* [What you have to do]:
Reproduce exactly, and only, the lines running from the start of the entries below to the line containing "cyan square: (285, 74)".

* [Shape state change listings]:
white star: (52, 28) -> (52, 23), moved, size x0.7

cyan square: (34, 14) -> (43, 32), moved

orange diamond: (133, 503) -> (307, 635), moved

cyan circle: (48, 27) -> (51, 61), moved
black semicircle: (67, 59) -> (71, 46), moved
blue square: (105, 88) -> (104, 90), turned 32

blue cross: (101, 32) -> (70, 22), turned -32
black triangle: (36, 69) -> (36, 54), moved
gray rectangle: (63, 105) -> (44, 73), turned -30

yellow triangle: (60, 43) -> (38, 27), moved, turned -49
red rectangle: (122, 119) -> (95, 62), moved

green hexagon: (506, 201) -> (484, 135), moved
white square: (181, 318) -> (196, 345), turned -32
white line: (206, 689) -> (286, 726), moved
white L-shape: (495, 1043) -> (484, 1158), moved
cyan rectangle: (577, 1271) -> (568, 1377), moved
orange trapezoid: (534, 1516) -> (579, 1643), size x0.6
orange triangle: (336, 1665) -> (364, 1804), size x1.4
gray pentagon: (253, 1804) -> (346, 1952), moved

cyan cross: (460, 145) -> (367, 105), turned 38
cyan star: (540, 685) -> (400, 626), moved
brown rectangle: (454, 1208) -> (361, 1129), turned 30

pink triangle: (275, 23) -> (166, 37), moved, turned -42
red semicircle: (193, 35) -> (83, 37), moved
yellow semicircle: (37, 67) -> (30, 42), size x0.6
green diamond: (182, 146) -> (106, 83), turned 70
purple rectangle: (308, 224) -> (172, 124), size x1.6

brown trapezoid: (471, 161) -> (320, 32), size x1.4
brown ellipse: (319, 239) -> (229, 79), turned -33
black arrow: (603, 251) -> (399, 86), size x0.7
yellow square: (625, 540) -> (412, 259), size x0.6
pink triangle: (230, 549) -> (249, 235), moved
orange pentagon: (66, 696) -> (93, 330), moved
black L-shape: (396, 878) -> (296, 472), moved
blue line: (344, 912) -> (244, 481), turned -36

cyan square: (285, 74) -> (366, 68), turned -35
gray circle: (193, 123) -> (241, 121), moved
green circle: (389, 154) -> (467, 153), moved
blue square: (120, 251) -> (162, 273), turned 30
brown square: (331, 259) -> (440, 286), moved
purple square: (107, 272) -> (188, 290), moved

* [Completed task]:
white star: (52, 28) -> (52, 23), moved, size x0.7

cyan square: (34, 14) -> (43, 32), moved

orange diamond: (133, 503) -> (307, 635), moved

cyan circle: (48, 27) -> (51, 61), moved
black semicircle: (67, 59) -> (71, 46), moved
blue square: (105, 88) -> (104, 90), turned 32

blue cross: (101, 32) -> (70, 22), turned -32
black triangle: (36, 69) -> (36, 54), moved
gray rectangle: (63, 105) -> (44, 73), turned -30

yellow triangle: (60, 43) -> (38, 27), moved, turned -49
red rectangle: (122, 119) -> (95, 62), moved

green hexagon: (506, 201) -> (484, 135), moved
white square: (181, 318) -> (196, 345), turned -32
white line: (206, 689) -> (286, 726), moved
white L-shape: (495, 1043) -> (484, 1158), moved
cyan rectangle: (577, 1271) -> (568, 1377), moved
orange trapezoid: (534, 1516) -> (579, 1643), size x0.6
orange triangle: (336, 1665) -> (364, 1804), size x1.4
gray pentagon: (253, 1804) -> (346, 1952), moved

cyan cross: (460, 145) -> (367, 105), turned 38
cyan star: (540, 685) -> (400, 626), moved
brown rectangle: (454, 1208) -> (361, 1129), turned 30

pink triangle: (275, 23) -> (166, 37), moved, turned -42
red semicircle: (193, 35) -> (83, 37), moved
yellow semicircle: (37, 67) -> (30, 42), size x0.6
green diamond: (182, 146) -> (106, 83), turned 70
purple rectangle: (308, 224) -> (172, 124), size x1.6

brown trapezoid: (471, 161) -> (320, 32), size x1.4
brown ellipse: (319, 239) -> (229, 79), turned -33
black arrow: (603, 251) -> (399, 86), size x0.7
yellow square: (625, 540) -> (412, 259), size x0.6
pink triangle: (230, 549) -> (249, 235), moved
orange pentagon: (66, 696) -> (93, 330), moved
black L-shape: (396, 878) -> (296, 472), moved
blue line: (344, 912) -> (244, 481), turned -36

cyan square: (285, 74) -> (366, 68), turned -35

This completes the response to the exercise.